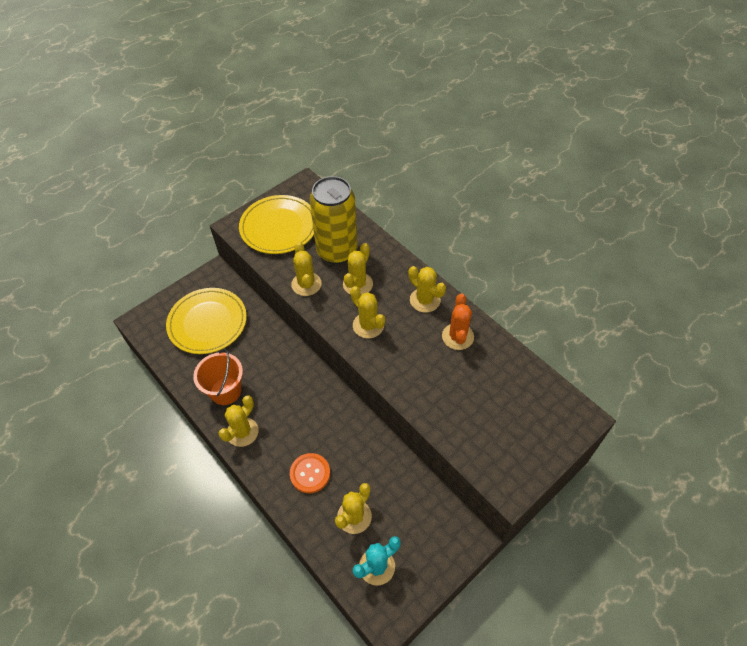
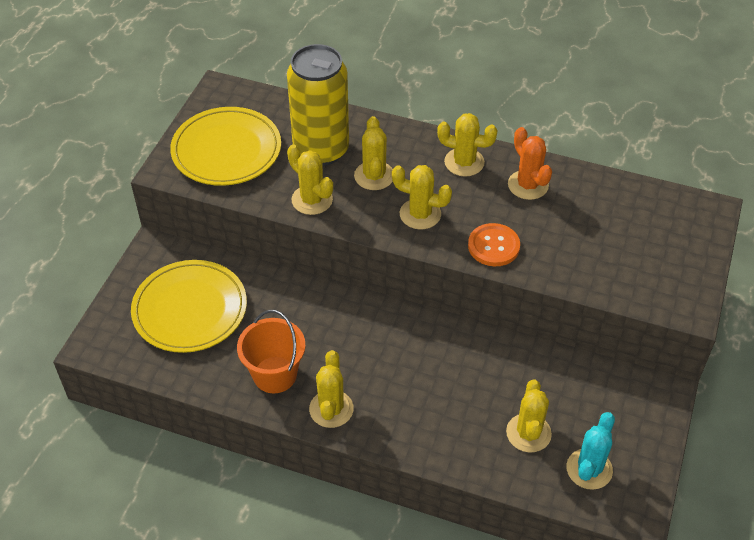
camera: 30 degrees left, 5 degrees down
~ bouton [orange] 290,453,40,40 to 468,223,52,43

════════

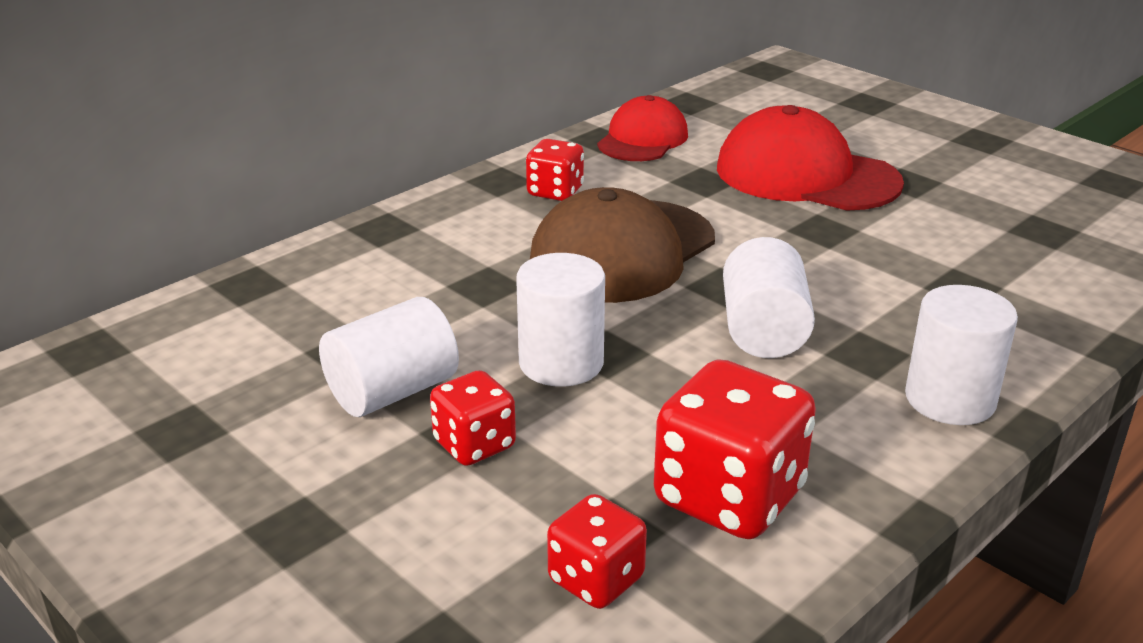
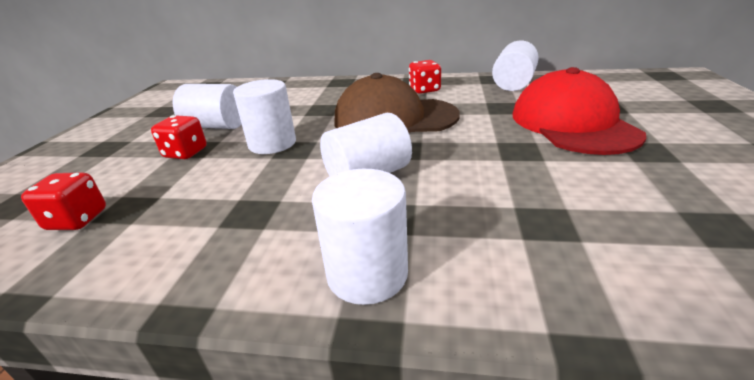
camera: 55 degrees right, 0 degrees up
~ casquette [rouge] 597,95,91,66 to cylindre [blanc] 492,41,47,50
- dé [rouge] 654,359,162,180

════════

Reprint exactly the lines above that start at the one with "camera: 55 degrees right, 0 degrees up" and end at the one with "- dé [rouge] 654,359,162,180", keeping both and adding none.

camera: 55 degrees right, 0 degrees up
~ casquette [rouge] 597,95,91,66 to cylindre [blanc] 492,41,47,50
- dé [rouge] 654,359,162,180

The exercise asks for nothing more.